Dataset excerpts
----
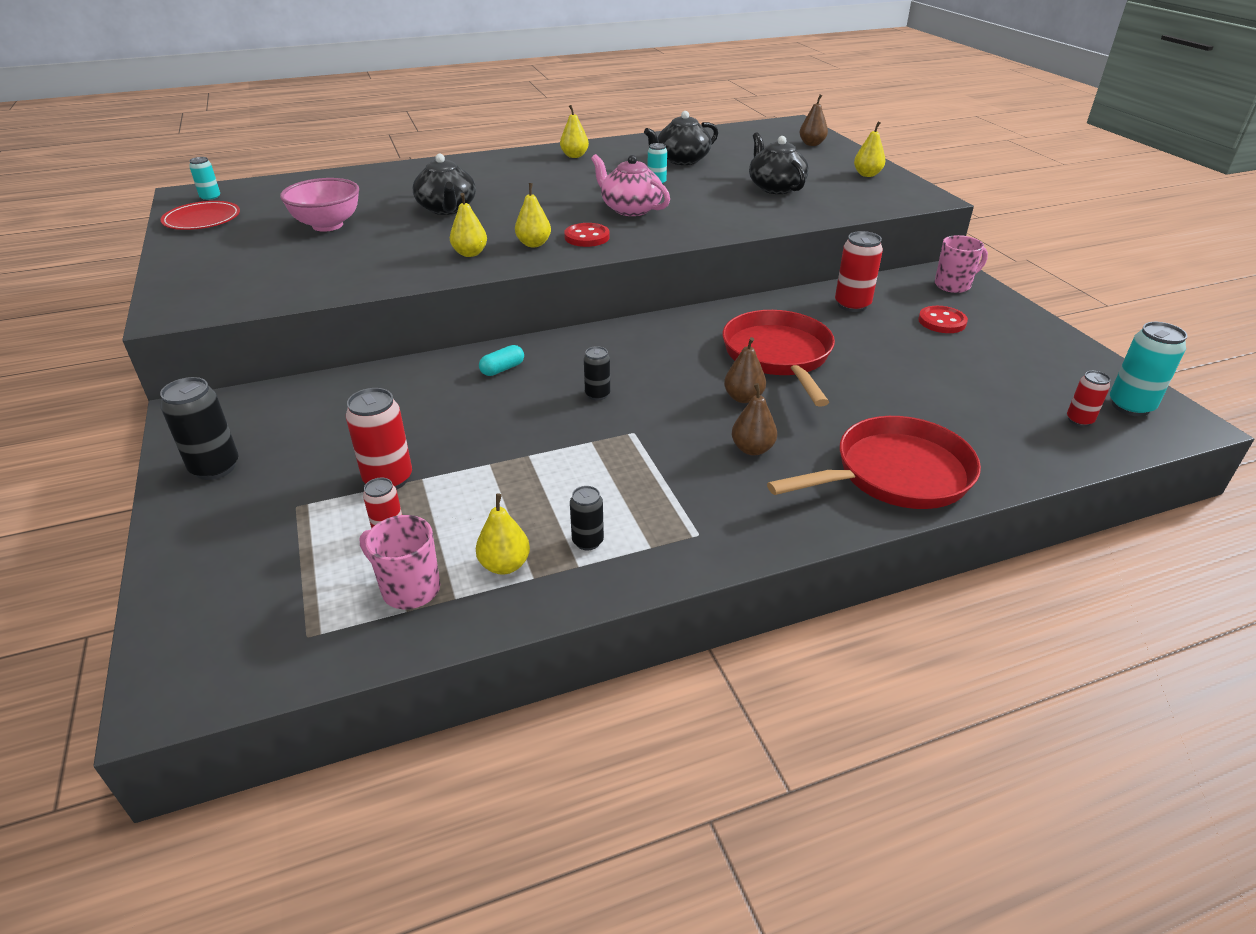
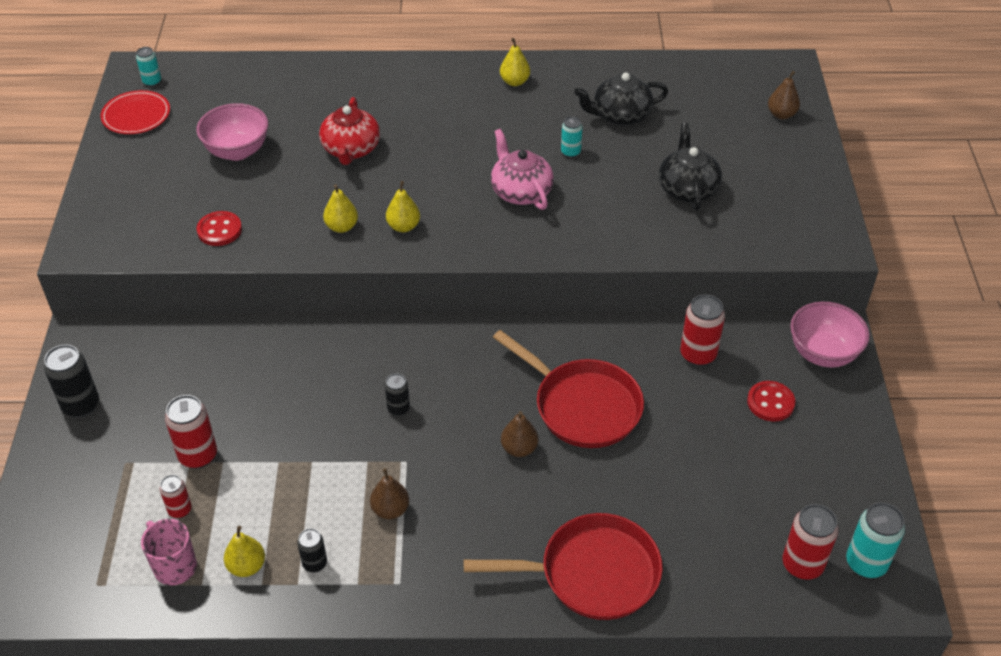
camera: 20 degrees right, 10 degrees up
(447, 209) = (351, 149): black teapot -> red teapot
(502, 369) = (335, 354): turquoise capsule -> none
(587, 237) = (456, 227): red button -> red button (219, 230)
(752, 449) = (491, 509): brown pear -> brown pear (390, 509)
(778, 356) = (582, 405): red pan -> red pan turned 120 degrees clockwise
(867, 175) = (802, 188): yellow pear -> none
(953, 285) = (823, 353): pink mug -> pink bowl
(1079, 420) = (802, 565): red can -> red can, size x1.69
----
**What you will do:** Each entry above should be returned exactly as written, minus its pictures.

**Solution to this task:**
camera: 20 degrees right, 10 degrees up
(447, 209) = (351, 149): black teapot -> red teapot
(502, 369) = (335, 354): turquoise capsule -> none
(587, 237) = (456, 227): red button -> red button (219, 230)
(752, 449) = (491, 509): brown pear -> brown pear (390, 509)
(778, 356) = (582, 405): red pan -> red pan turned 120 degrees clockwise
(867, 175) = (802, 188): yellow pear -> none
(953, 285) = (823, 353): pink mug -> pink bowl
(1079, 420) = (802, 565): red can -> red can, size x1.69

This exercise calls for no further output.